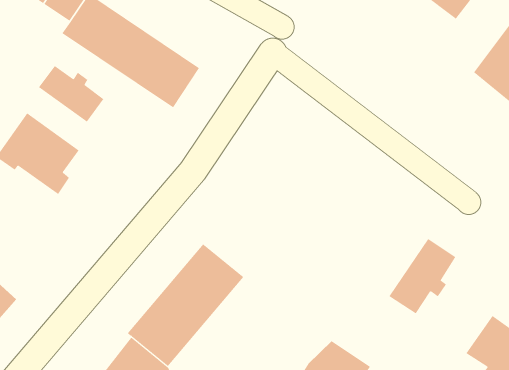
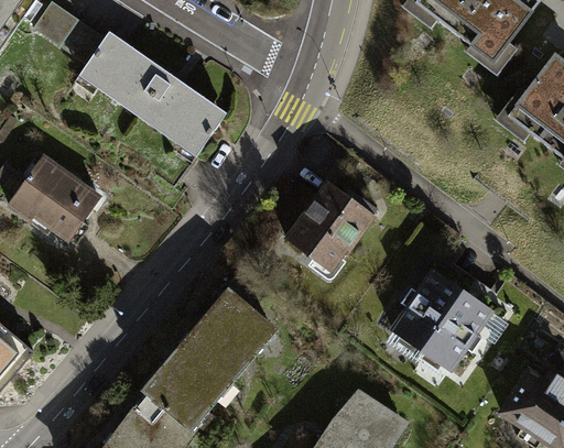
building: [38,65,104,123] -> none
building: none -> [286,183,378,270]
building: none -> [392,271,462,350]

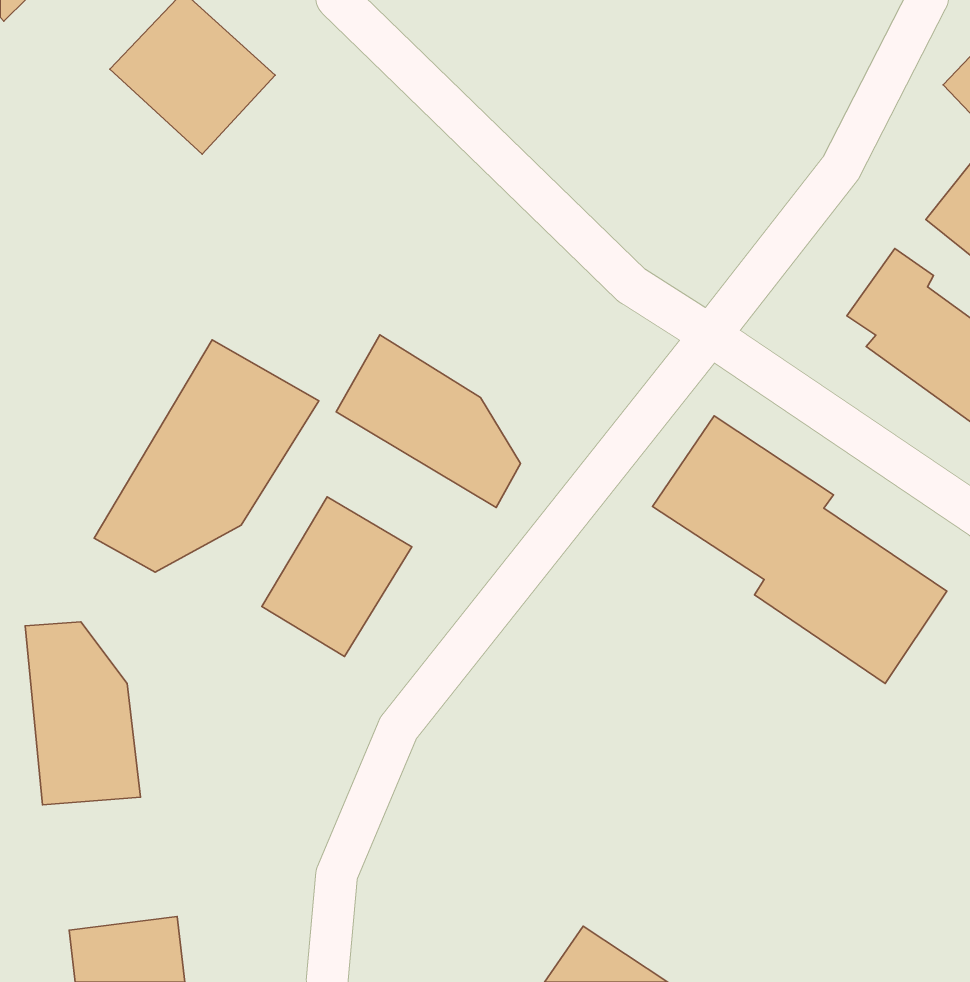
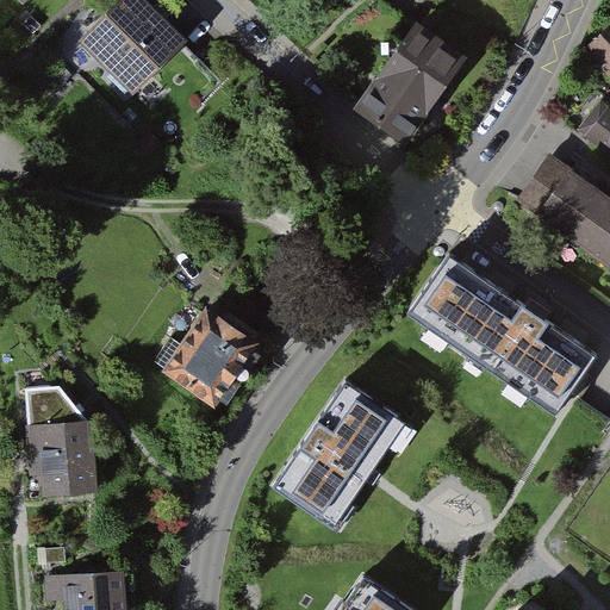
building: none -> [353,26,459,136]
building: [336,335,521,507] -> none
building: [94,340,319,572] -> none
building: none -> [280,380,416,529]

____________________

# Work to be completed:
Your answer is all of the records restated word for word, pictures excluded.

# Written reply:
building: [38,65,104,123] -> none
building: none -> [286,183,378,270]
building: none -> [392,271,462,350]

building: none -> [353,26,459,136]
building: [336,335,521,507] -> none
building: [94,340,319,572] -> none
building: none -> [280,380,416,529]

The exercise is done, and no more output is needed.